Data extracts
* * *

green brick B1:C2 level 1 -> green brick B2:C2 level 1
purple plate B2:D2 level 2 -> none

* * *

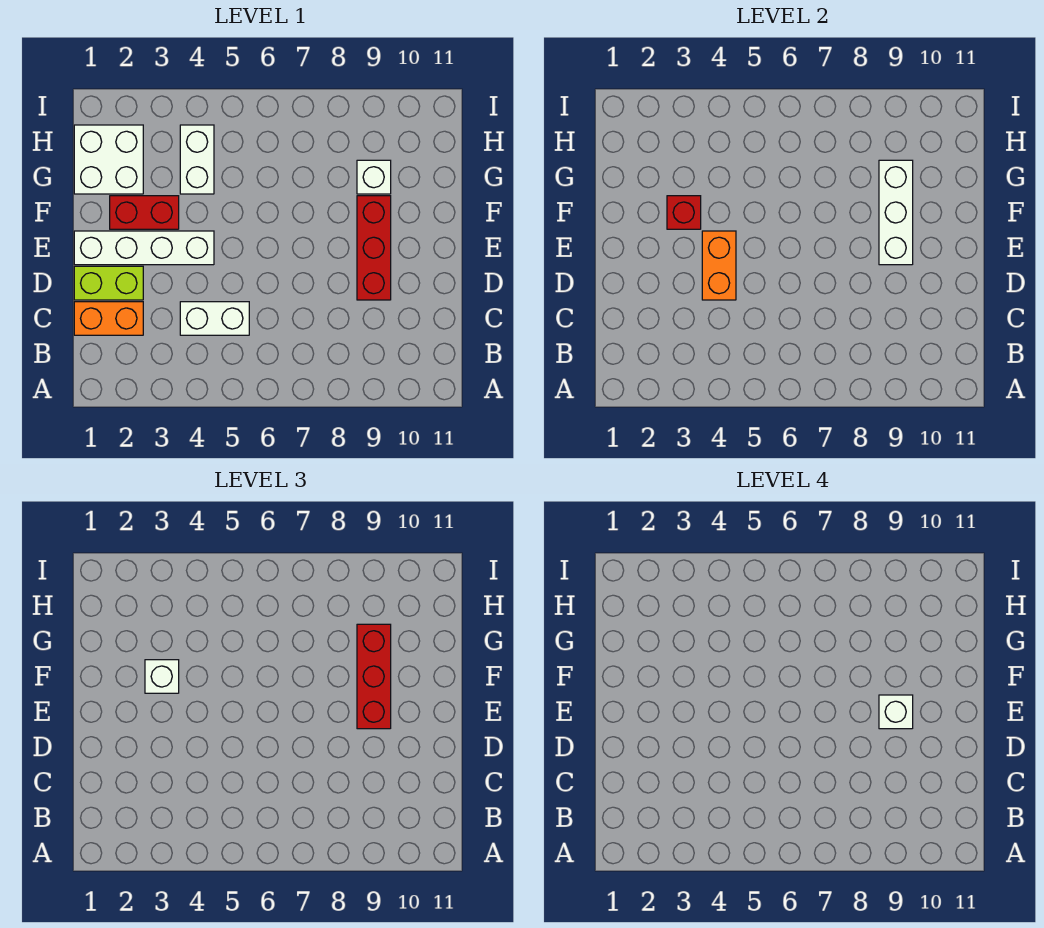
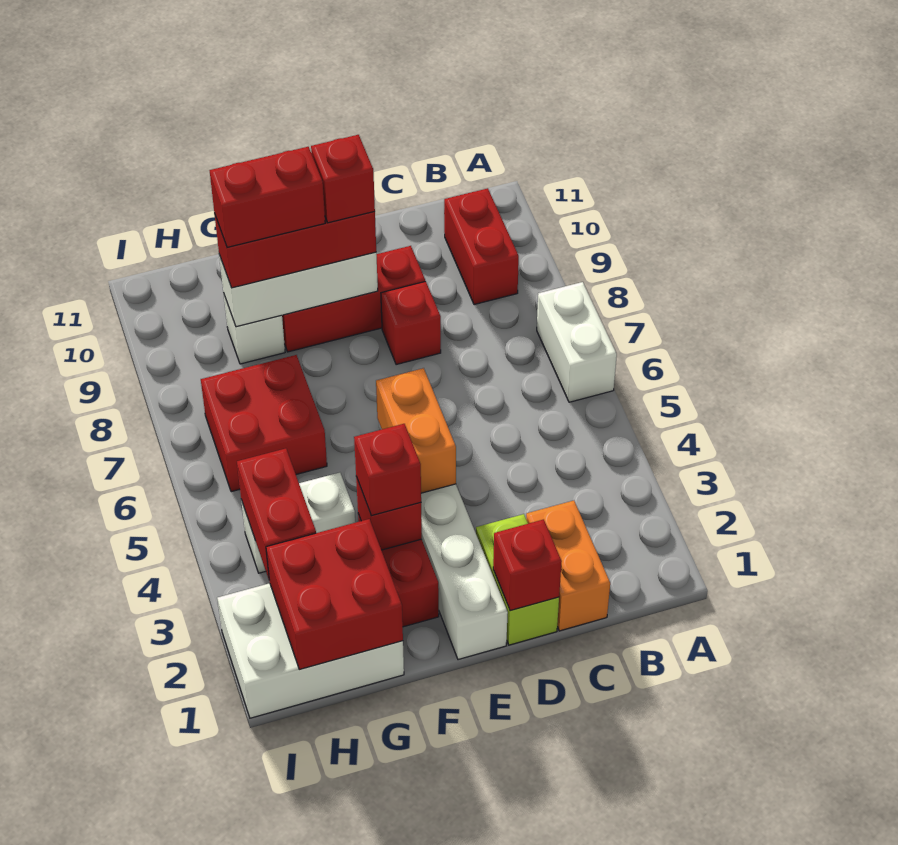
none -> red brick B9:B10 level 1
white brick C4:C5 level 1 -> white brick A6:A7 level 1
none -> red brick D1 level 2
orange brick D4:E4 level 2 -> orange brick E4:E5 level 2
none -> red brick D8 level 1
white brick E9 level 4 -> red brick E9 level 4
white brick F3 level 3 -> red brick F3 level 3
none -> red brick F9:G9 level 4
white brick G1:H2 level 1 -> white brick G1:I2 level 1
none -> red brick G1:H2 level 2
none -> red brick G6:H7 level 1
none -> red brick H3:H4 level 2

* * *

What the task requires
Take each line above that holds the string "white" and copy it.

Answer space
white brick C4:C5 level 1 -> white brick A6:A7 level 1
white brick E9 level 4 -> red brick E9 level 4
white brick F3 level 3 -> red brick F3 level 3
white brick G1:H2 level 1 -> white brick G1:I2 level 1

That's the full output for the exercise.